WHAT IS NEEDED - Reproduce the following lines verbatim, beginning with the first line of the entries and ending with the line that contains "Circle DanceReleased: 1996Label:Format: CD", including both ends.

┌─ RECORDS FOR PROCESSING

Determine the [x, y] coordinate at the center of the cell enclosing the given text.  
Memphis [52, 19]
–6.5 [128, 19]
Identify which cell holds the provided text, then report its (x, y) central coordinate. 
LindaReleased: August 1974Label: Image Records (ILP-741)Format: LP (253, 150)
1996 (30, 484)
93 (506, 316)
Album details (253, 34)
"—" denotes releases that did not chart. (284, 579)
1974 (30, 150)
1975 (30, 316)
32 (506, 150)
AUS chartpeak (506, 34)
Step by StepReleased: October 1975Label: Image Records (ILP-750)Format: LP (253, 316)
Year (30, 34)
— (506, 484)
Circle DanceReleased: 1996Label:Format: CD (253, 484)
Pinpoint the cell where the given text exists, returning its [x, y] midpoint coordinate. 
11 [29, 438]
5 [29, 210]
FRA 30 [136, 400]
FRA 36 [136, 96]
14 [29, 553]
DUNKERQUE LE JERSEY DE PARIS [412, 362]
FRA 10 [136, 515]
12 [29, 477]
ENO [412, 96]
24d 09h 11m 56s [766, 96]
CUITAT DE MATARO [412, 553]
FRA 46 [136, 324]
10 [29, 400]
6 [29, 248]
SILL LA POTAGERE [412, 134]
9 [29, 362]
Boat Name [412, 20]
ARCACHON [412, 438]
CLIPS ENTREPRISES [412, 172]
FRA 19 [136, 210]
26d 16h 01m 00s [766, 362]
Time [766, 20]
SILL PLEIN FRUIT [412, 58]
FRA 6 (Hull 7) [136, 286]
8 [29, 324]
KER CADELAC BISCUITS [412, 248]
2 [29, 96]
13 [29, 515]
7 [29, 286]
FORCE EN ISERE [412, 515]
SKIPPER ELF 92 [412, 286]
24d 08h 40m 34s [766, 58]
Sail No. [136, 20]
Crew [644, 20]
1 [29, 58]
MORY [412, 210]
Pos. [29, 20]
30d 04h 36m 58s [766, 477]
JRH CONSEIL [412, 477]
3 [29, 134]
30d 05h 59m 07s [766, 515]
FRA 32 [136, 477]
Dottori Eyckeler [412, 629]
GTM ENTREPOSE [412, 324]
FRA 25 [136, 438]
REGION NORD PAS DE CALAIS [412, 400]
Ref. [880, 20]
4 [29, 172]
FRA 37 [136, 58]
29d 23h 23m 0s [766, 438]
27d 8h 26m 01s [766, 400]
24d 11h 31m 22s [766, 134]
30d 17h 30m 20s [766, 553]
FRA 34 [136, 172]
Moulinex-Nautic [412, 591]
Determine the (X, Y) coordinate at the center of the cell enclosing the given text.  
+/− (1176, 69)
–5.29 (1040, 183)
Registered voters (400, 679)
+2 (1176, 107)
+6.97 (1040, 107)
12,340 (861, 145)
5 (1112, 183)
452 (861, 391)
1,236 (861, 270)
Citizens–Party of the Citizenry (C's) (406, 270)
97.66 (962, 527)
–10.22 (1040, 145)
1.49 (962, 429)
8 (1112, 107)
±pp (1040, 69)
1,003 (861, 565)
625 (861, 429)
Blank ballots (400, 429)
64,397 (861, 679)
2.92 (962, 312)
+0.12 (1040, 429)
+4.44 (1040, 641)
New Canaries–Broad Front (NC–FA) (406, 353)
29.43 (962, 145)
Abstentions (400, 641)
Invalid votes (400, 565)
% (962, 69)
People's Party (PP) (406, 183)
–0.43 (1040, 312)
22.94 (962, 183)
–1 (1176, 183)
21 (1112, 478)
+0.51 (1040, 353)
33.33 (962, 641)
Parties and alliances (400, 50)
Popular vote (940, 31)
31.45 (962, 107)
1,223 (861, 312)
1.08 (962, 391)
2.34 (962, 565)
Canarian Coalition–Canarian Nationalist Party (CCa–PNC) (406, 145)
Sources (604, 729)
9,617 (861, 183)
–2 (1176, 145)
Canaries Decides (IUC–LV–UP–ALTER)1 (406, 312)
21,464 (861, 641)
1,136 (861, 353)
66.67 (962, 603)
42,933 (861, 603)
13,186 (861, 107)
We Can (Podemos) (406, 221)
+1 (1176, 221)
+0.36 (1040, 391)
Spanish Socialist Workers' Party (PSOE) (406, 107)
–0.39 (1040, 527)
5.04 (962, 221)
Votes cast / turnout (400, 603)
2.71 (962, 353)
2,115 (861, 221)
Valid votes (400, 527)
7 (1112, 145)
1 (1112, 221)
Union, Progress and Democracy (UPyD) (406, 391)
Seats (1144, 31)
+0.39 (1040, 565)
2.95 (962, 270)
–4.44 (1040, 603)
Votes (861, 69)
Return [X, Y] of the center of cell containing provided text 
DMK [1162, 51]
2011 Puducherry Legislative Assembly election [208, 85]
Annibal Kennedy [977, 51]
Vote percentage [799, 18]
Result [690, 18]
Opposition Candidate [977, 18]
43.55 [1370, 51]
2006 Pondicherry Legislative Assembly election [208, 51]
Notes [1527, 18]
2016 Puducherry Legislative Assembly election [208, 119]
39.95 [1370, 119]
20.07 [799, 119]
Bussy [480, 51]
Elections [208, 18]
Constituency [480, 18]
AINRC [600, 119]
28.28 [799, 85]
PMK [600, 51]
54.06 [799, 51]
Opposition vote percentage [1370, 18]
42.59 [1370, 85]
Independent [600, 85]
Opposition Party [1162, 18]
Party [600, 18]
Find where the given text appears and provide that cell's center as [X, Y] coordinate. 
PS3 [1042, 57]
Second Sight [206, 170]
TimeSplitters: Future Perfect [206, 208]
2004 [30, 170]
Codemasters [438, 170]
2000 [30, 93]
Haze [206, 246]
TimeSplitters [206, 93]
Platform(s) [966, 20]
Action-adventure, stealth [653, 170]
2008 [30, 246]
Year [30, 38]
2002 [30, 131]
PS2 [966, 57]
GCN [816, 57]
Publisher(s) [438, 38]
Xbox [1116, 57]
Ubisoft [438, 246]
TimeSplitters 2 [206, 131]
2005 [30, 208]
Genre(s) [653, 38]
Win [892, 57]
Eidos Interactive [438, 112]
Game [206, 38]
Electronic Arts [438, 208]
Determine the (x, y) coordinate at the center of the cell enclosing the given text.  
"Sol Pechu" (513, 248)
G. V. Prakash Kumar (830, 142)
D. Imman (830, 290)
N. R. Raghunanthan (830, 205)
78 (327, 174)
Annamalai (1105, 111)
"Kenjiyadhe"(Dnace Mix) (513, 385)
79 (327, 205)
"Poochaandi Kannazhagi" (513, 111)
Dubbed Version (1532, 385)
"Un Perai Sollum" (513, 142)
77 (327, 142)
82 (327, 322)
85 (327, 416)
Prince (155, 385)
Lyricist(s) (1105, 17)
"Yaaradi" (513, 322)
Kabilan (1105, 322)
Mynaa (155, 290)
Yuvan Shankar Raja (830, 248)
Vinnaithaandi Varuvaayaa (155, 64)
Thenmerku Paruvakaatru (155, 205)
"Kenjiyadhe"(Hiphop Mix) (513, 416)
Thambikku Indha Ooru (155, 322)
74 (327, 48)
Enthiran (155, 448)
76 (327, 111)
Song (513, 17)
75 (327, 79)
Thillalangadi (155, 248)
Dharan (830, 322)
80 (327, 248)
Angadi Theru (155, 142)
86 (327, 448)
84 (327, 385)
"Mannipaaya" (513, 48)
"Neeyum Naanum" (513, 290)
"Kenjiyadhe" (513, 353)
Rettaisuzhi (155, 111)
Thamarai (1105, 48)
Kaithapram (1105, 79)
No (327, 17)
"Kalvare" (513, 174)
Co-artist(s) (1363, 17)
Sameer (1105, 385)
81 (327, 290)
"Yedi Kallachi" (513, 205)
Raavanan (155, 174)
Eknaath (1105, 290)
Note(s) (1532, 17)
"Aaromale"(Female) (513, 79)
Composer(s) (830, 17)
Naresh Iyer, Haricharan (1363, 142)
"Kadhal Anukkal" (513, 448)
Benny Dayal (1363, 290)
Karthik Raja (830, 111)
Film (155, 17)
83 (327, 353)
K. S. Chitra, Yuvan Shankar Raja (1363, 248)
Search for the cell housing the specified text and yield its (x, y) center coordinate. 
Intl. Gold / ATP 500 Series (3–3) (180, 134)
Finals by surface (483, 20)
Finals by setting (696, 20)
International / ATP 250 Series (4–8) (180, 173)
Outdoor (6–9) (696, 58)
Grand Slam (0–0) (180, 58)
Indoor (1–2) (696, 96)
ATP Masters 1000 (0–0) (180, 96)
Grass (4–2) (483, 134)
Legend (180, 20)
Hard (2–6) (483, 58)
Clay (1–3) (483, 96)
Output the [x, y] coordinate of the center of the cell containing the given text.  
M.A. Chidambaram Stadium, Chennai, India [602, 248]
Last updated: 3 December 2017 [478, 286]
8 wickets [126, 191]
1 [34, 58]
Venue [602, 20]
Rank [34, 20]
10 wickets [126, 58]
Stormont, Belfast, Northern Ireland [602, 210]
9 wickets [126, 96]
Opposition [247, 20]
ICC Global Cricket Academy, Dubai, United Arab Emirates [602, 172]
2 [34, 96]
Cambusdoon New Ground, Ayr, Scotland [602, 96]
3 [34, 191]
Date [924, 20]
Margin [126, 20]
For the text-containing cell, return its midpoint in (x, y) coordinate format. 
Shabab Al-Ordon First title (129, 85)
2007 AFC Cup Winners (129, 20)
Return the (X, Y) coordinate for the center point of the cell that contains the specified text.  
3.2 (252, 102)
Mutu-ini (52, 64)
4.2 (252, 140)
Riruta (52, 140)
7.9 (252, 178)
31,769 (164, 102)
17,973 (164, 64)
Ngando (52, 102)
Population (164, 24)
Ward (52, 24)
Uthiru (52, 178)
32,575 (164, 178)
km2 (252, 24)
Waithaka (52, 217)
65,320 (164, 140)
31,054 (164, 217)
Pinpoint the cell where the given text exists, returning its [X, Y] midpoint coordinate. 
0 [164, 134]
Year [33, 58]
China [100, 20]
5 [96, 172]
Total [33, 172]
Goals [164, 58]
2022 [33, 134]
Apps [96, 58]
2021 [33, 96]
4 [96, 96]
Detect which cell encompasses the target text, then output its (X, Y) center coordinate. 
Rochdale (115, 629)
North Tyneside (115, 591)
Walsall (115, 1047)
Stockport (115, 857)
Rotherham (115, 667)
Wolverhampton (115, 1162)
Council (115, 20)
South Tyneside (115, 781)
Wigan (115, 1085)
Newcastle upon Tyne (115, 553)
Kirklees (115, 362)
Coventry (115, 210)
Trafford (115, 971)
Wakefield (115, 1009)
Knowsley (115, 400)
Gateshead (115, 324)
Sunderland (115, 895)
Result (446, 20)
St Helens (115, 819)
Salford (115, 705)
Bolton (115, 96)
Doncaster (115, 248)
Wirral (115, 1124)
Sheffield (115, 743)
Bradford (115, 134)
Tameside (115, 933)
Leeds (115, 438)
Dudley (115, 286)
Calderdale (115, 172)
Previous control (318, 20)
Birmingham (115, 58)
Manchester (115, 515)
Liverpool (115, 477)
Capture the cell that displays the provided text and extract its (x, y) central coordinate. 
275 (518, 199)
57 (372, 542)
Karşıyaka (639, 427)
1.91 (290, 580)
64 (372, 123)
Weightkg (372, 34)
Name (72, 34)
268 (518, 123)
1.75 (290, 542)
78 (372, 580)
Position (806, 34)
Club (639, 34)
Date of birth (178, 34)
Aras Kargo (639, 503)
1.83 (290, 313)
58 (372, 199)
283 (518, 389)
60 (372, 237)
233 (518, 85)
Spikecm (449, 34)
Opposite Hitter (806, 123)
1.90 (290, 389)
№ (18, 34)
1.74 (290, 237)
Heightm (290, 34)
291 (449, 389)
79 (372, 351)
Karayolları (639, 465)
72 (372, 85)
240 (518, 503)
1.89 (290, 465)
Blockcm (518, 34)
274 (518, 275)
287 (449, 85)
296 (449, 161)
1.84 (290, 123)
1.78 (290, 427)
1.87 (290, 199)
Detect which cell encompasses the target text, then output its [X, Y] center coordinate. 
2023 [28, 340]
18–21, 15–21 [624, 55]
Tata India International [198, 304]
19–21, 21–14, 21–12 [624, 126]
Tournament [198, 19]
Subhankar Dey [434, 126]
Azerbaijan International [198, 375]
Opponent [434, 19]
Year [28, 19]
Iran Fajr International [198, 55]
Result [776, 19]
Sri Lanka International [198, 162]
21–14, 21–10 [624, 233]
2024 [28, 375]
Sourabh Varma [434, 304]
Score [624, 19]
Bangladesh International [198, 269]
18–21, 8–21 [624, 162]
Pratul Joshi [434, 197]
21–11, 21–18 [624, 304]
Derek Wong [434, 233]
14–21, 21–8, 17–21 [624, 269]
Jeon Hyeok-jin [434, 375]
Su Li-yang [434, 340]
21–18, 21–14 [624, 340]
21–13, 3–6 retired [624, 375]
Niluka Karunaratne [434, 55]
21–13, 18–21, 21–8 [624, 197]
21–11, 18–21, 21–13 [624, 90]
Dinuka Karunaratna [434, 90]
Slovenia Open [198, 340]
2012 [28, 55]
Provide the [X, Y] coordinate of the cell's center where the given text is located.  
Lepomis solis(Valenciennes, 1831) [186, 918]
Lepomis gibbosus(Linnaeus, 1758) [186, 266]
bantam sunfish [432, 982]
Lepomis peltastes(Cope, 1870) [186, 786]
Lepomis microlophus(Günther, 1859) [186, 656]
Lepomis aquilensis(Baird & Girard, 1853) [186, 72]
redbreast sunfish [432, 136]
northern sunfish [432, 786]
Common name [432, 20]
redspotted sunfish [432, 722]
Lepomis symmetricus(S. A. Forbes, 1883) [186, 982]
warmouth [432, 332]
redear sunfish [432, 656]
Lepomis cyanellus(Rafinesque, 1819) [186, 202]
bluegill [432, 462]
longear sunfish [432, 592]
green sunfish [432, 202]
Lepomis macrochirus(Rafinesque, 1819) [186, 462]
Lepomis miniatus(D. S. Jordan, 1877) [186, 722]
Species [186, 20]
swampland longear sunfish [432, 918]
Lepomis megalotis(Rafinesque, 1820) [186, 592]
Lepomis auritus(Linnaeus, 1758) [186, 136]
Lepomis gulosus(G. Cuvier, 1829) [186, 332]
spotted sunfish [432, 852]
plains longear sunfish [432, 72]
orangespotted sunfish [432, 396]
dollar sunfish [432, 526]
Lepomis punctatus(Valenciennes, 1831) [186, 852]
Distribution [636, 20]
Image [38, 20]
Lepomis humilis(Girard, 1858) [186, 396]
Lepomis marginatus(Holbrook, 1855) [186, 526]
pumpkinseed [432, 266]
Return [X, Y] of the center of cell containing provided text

└─

RESULT OF THE TASK -
Determine the [x, y] coordinate at the center of the cell enclosing the given text.  
Memphis [52, 19]
–6.5 [128, 19]
Identify which cell holds the provided text, then report its (x, y) central coordinate. 
LindaReleased: August 1974Label: Image Records (ILP-741)Format: LP (253, 150)
1996 (30, 484)
93 (506, 316)
Album details (253, 34)
"—" denotes releases that did not chart. (284, 579)
1974 (30, 150)
1975 (30, 316)
32 (506, 150)
AUS chartpeak (506, 34)
Step by StepReleased: October 1975Label: Image Records (ILP-750)Format: LP (253, 316)
Year (30, 34)
— (506, 484)
Circle DanceReleased: 1996Label:Format: CD (253, 484)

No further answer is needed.